DATA LISTING Start Marker
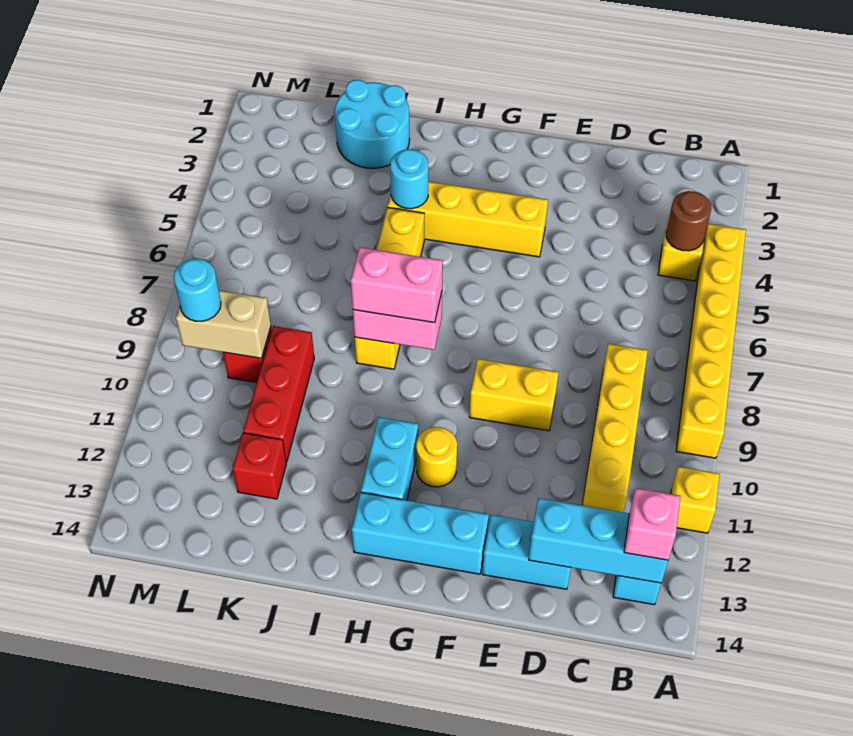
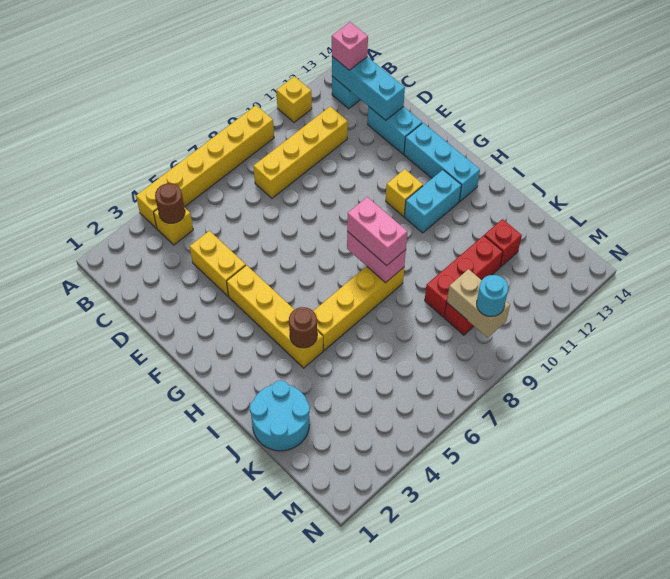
yellow brick E9:F9 level 1 -> yellow brick D4:E4 level 1
yellow round brick G11 level 1 -> yellow brick G11 level 1
cyan round brick I4 level 2 -> brown round brick I4 level 2

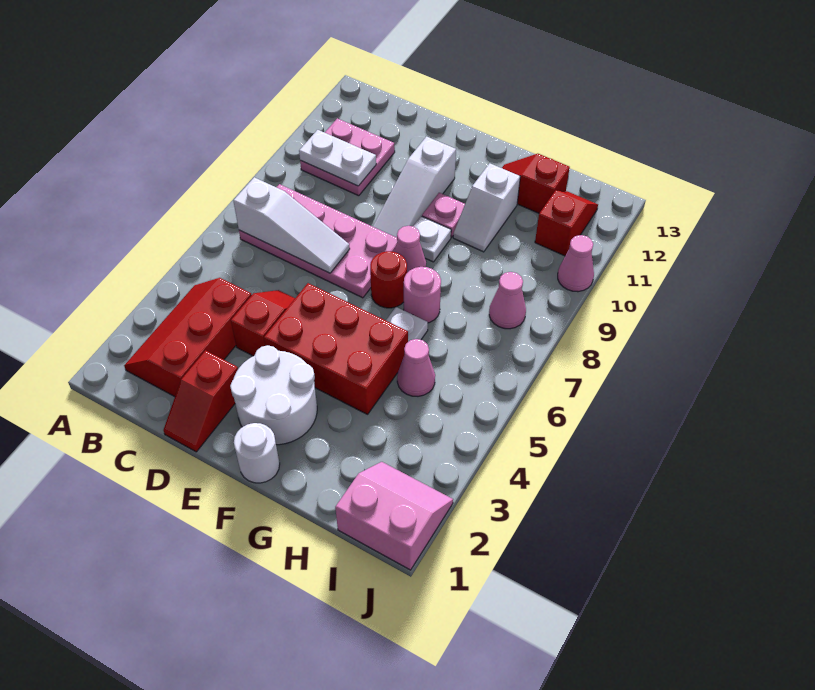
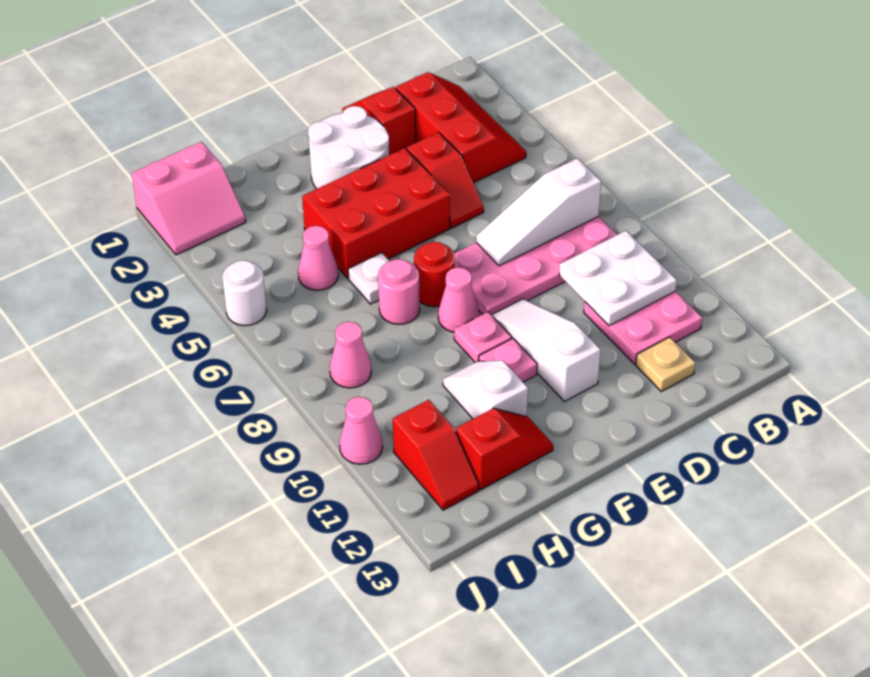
white plate B10:C10 level 2 -> white plate B9:C10 level 2
none -> tan plate C12 level 1
white round brick F1 level 1 -> white round brick J5 level 1
white plate F9 level 1 -> pink plate F9 level 1

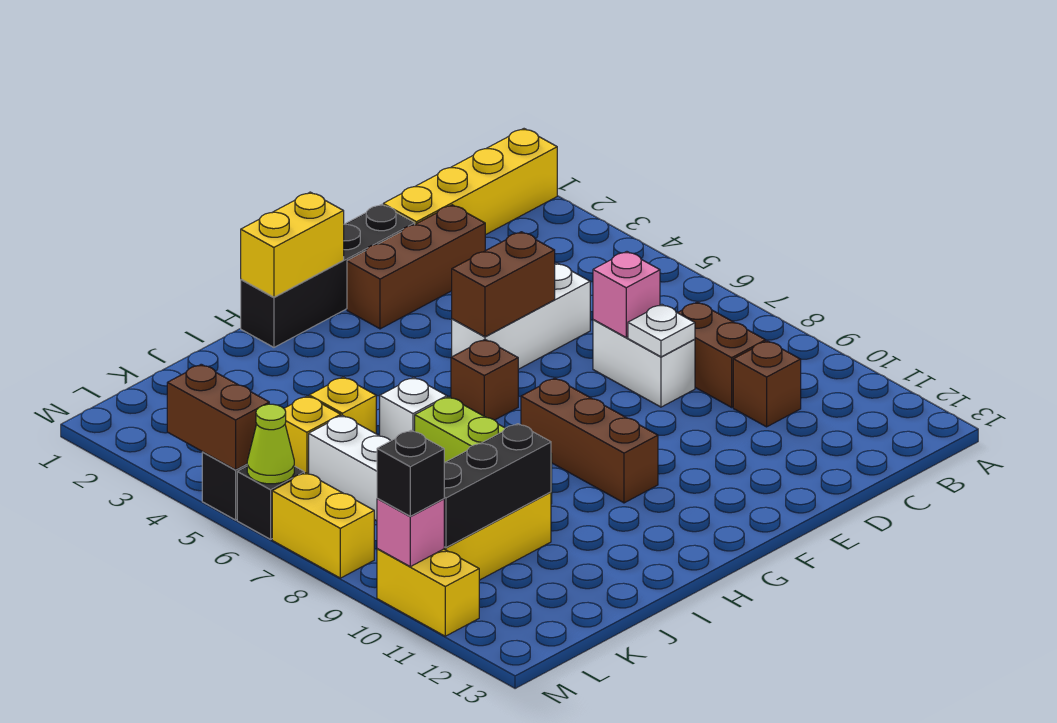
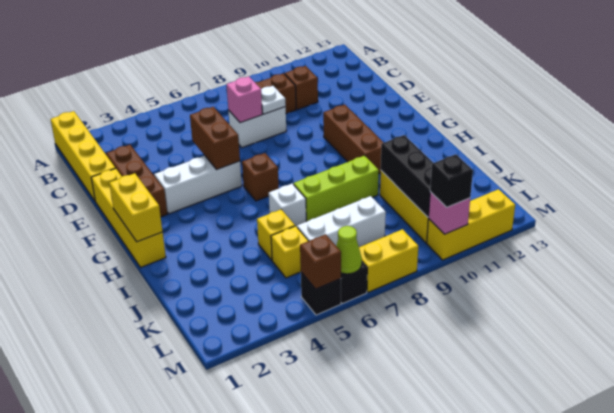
white brick D5:F5 level 1 -> white brick F3:F5 level 1
black brick E1:H1 level 1 -> yellow brick E1:H1 level 1
brown brick G8:G10 level 1 -> brown brick F10:H10 level 1
brown brick M4:M5 level 2 -> brown brick M5 level 2
yellow brick M10:M11 level 1 -> yellow brick M10:M12 level 1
DATA LISTING End Marker
EXERCISE BRIEF: The output is the lines from the start of the data above through the line containing "white plate F9", unchanged, with any picture left out.

REPLY TO THE EXERCISE:
yellow brick E9:F9 level 1 -> yellow brick D4:E4 level 1
yellow round brick G11 level 1 -> yellow brick G11 level 1
cyan round brick I4 level 2 -> brown round brick I4 level 2

white plate B10:C10 level 2 -> white plate B9:C10 level 2
none -> tan plate C12 level 1
white round brick F1 level 1 -> white round brick J5 level 1
white plate F9 level 1 -> pink plate F9 level 1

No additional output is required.